WHAT THE EXERCISE ASKS:
Images should be omitted while the rest of the data is duplicated exactly.

==== INFORMATION PROVIDED ====

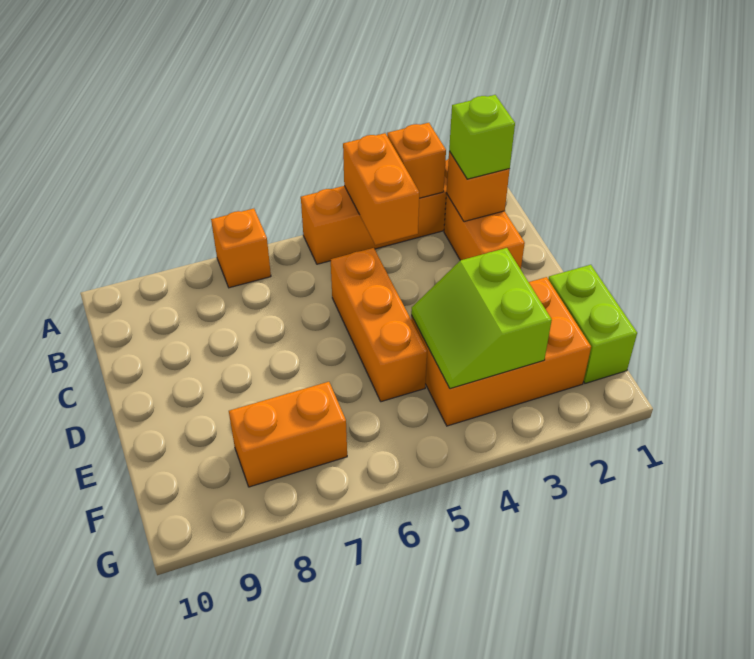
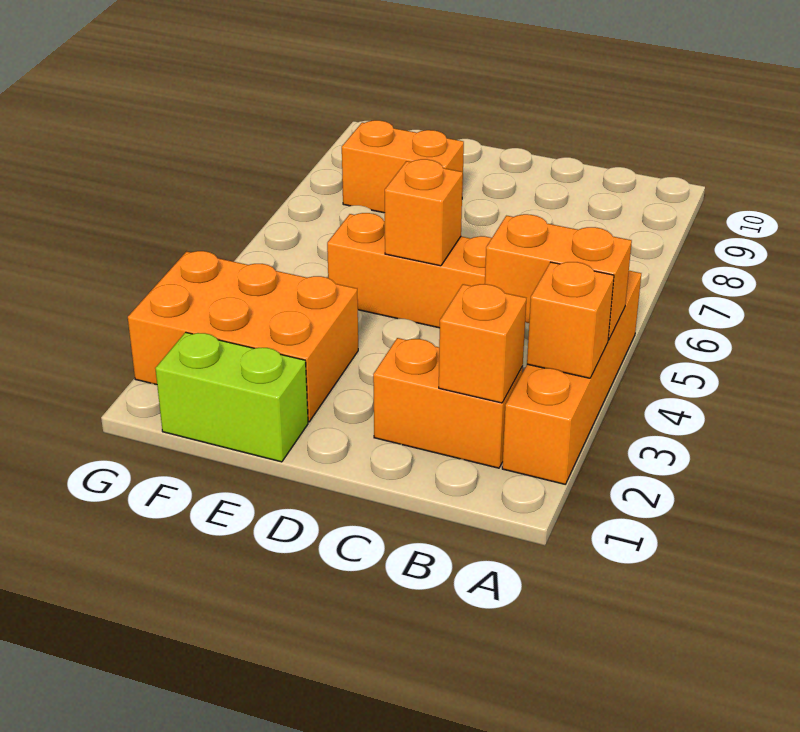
orange brick A7 level 1 -> orange brick D5 level 2
lime brick B2 level 3 -> none
orange brick E2:F4 level 1 -> orange brick E2:G3 level 1
lime slope E3:F4 level 2 top 3 -> none
orange brick F7:F8 level 1 -> orange brick E8:F8 level 1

====

TASK RESPONSE:
orange brick A7 level 1 -> orange brick D5 level 2
lime brick B2 level 3 -> none
orange brick E2:F4 level 1 -> orange brick E2:G3 level 1
lime slope E3:F4 level 2 top 3 -> none
orange brick F7:F8 level 1 -> orange brick E8:F8 level 1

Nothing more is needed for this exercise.